| Task |
Scan the entries below. Return every line that includes "donut".

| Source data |

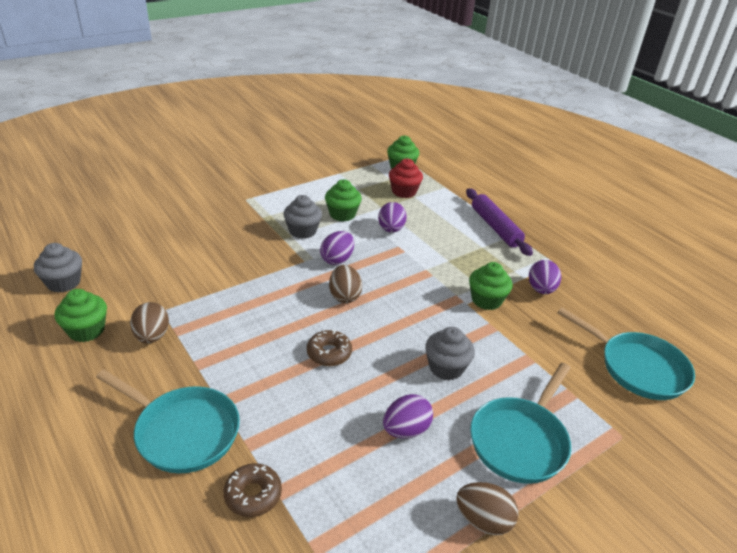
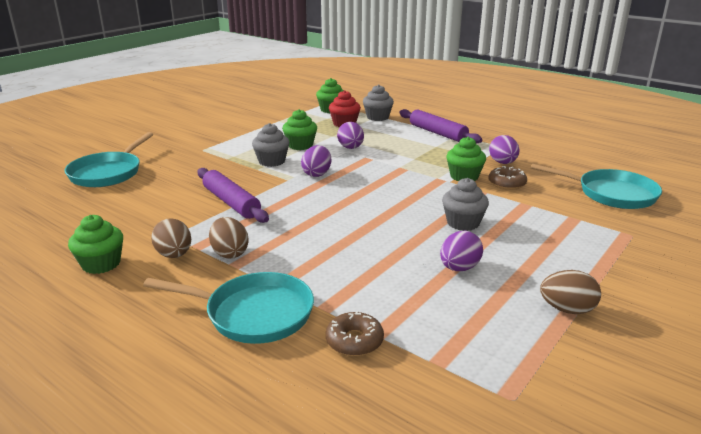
camera: 15 degrees left, 10 degrees down
grey cupcake [34,243,82,293] -> grey cupcake moved to [363,85,394,121]
brown donut [307,330,352,366] -> brown donut moved to [488,166,527,190]
brown egg [329,265,362,303] -> brown egg moved to [209,217,249,259]
turquoise pan [470,363,571,484] -> turquoise pan moved to [64,132,154,187]
none -> purple rolling pin [198,168,269,223]

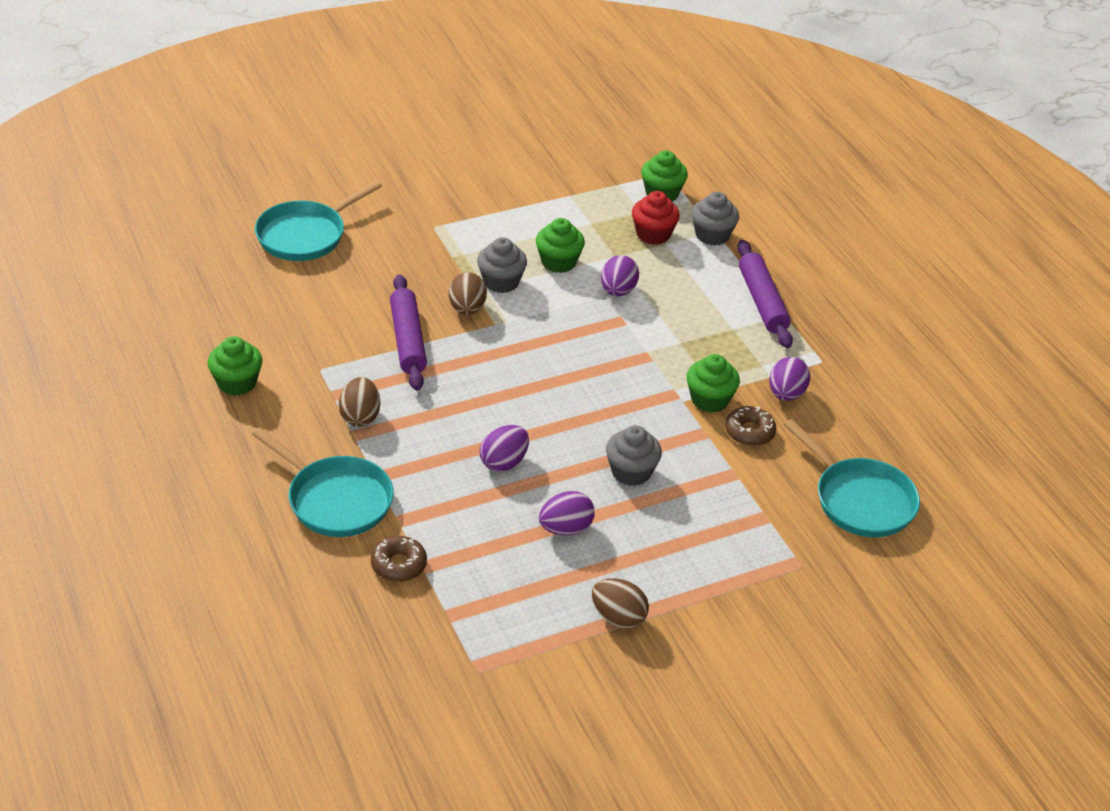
camera: 25 degrees right, 15 degrees up
brown egg [151,218,191,258] -> brown egg moved to [449,272,487,315]
purple egg [301,145,331,177] -> purple egg moved to [480,425,529,472]

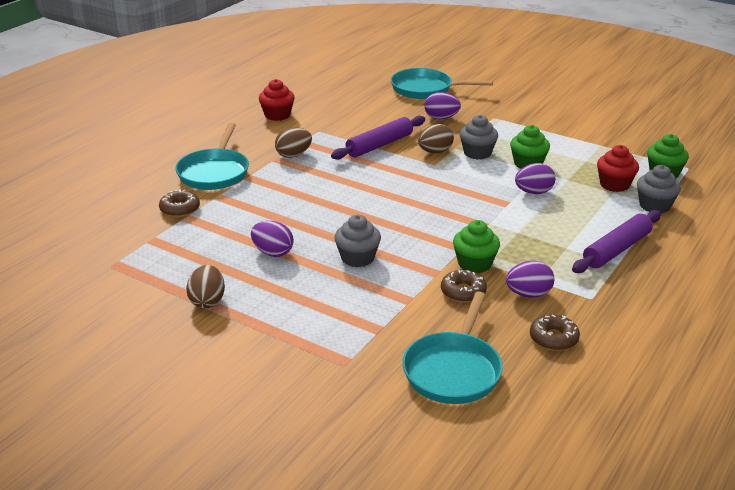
camera: 60 degrees right, 10 degrees down
green cupcake [208,336,262,396] -> red cupcake [259,79,295,121]
purple egg [480,425,529,472] -> purple egg moved to [425,92,461,119]
none -> brown donut [530,314,580,351]

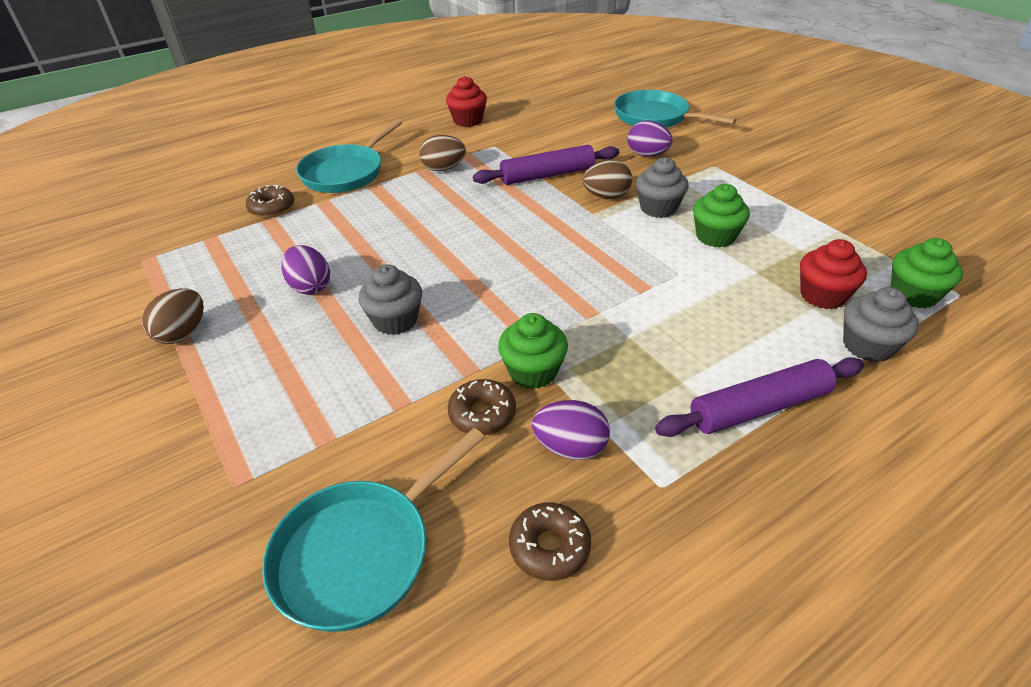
camera: 25 degrees right, 10 degrees up
purple egg [515,163,555,194] -> none

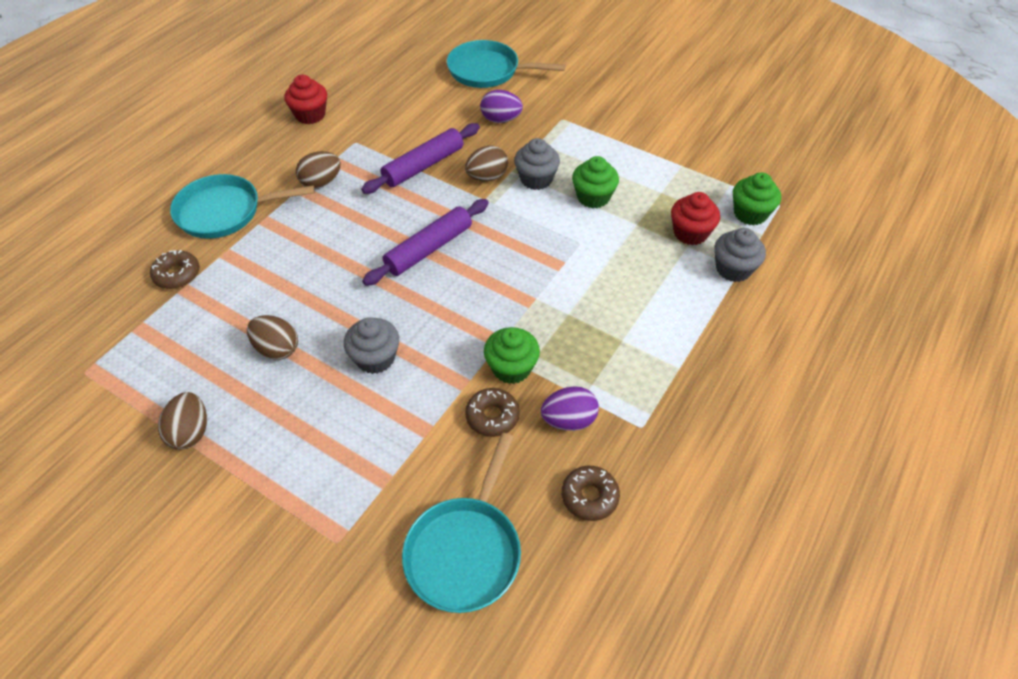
camera: 25 degrees left, 10 degrees up
purple egg [281,245,330,295] -> brown egg [247,315,298,360]
turquoise pan [296,119,402,193] -> turquoise pan turned 75 degrees clockwise [170,174,315,239]
purple rolling pin [655,357,864,437] -> purple rolling pin moved to [362,199,489,286]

| Problem solution |
brown donut [307,330,352,366] -> brown donut moved to [488,166,527,190]
none -> brown donut [530,314,580,351]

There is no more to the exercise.